Your instructions:
Your task is to find every line of the data that holds the string "brown" and copy it.
○ ○ ○ ○ ○
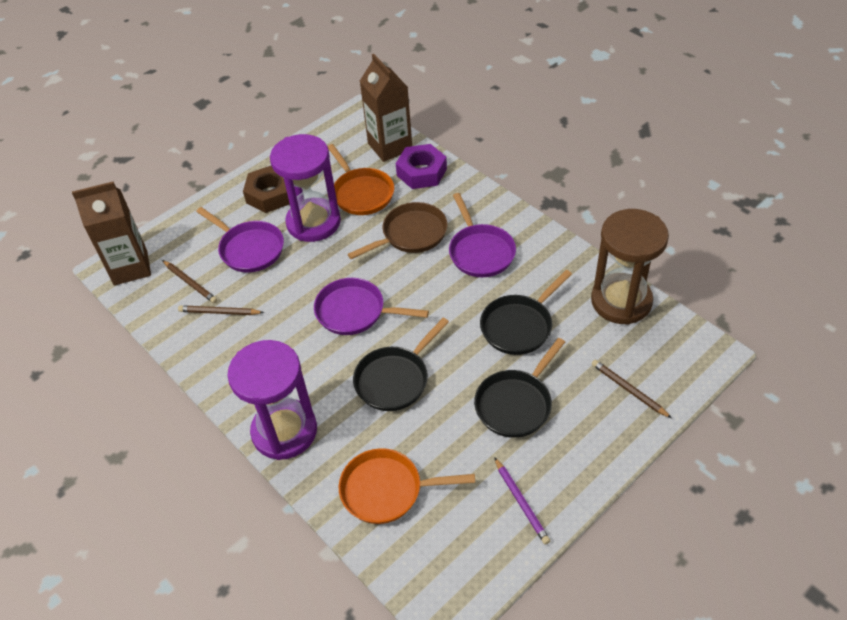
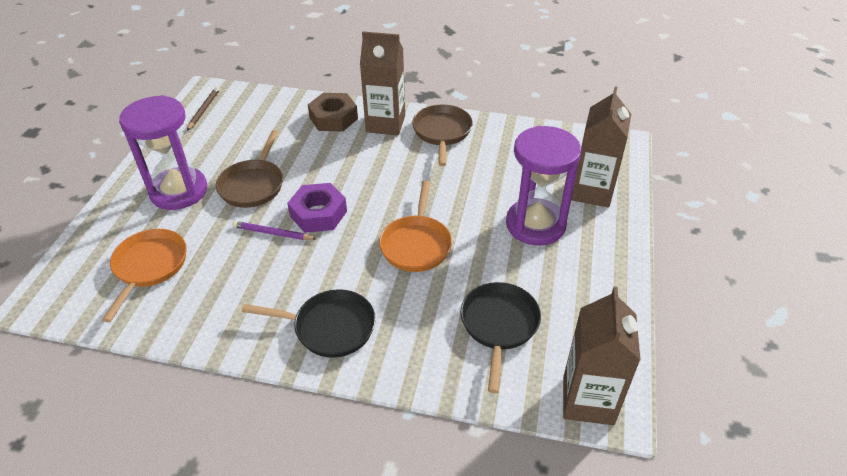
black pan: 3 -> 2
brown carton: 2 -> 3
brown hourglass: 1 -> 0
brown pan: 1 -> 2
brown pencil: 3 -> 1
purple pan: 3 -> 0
○ ○ ○ ○ ○
Written solution:
brown carton: 2 -> 3
brown hourglass: 1 -> 0
brown pan: 1 -> 2
brown pencil: 3 -> 1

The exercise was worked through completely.